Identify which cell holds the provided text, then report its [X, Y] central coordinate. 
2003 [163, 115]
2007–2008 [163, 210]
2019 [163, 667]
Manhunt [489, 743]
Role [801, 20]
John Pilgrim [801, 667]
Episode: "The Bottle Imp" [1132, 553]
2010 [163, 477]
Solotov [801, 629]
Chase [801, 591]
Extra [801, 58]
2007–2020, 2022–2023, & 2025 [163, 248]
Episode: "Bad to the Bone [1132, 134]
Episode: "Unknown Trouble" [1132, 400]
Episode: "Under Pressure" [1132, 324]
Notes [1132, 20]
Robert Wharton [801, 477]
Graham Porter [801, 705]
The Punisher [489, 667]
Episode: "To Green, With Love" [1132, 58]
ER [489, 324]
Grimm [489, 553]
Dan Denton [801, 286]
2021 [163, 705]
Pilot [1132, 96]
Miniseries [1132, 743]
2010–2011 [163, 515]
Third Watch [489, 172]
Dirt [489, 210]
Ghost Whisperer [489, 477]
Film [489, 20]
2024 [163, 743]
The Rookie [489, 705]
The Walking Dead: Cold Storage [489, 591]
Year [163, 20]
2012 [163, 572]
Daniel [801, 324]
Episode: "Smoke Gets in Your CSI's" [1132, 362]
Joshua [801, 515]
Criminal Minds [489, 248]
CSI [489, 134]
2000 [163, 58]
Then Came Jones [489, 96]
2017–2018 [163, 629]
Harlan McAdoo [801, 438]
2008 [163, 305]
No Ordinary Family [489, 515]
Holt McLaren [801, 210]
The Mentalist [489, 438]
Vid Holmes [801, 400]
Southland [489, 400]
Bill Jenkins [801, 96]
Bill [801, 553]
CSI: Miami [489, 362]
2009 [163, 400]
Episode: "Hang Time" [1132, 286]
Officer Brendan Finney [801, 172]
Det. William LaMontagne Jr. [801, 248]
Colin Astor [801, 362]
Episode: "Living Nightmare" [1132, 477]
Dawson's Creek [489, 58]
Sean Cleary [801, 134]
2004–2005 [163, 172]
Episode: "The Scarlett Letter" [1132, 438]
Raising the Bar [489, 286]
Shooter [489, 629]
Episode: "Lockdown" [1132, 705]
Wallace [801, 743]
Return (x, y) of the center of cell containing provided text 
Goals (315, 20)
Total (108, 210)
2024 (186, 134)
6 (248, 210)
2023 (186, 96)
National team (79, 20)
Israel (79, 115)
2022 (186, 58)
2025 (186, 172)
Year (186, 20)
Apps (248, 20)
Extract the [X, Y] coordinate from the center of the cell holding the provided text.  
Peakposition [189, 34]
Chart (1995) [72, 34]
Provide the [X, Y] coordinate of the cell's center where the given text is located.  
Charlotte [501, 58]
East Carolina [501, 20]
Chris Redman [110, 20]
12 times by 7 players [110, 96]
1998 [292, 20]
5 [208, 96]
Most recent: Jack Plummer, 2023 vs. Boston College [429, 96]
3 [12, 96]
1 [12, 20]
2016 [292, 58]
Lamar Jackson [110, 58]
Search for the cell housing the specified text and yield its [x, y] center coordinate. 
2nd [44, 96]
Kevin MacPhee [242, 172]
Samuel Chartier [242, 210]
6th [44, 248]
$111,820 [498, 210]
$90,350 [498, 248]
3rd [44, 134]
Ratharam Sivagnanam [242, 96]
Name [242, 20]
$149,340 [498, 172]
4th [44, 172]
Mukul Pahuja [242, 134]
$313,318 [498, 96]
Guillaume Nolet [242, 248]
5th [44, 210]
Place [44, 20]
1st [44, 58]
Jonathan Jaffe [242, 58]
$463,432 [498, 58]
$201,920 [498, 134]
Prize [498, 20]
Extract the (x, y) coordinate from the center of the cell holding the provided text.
------
TASK TO CARRY OUT:
Rewrite the items from the first one through the line containing "Southland [489, 400]", replacing "Extra" with "Guest" and leaving everything else as it is.

ANSWER FOR THE TASK:
Identify which cell holds the provided text, then report its [X, Y] central coordinate. 
2003 [163, 115]
2007–2008 [163, 210]
2019 [163, 667]
Manhunt [489, 743]
Role [801, 20]
John Pilgrim [801, 667]
Episode: "The Bottle Imp" [1132, 553]
2010 [163, 477]
Solotov [801, 629]
Chase [801, 591]
Guest [801, 58]
2007–2020, 2022–2023, & 2025 [163, 248]
Episode: "Bad to the Bone [1132, 134]
Episode: "Unknown Trouble" [1132, 400]
Episode: "Under Pressure" [1132, 324]
Notes [1132, 20]
Robert Wharton [801, 477]
Graham Porter [801, 705]
The Punisher [489, 667]
Episode: "To Green, With Love" [1132, 58]
ER [489, 324]
Grimm [489, 553]
Dan Denton [801, 286]
2021 [163, 705]
Pilot [1132, 96]
Miniseries [1132, 743]
2010–2011 [163, 515]
Third Watch [489, 172]
Dirt [489, 210]
Ghost Whisperer [489, 477]
Film [489, 20]
2024 [163, 743]
The Rookie [489, 705]
The Walking Dead: Cold Storage [489, 591]
Year [163, 20]
2012 [163, 572]
Daniel [801, 324]
Episode: "Smoke Gets in Your CSI's" [1132, 362]
Joshua [801, 515]
Criminal Minds [489, 248]
CSI [489, 134]
2000 [163, 58]
Then Came Jones [489, 96]
2017–2018 [163, 629]
Harlan McAdoo [801, 438]
2008 [163, 305]
No Ordinary Family [489, 515]
Holt McLaren [801, 210]
The Mentalist [489, 438]
Vid Holmes [801, 400]
Southland [489, 400]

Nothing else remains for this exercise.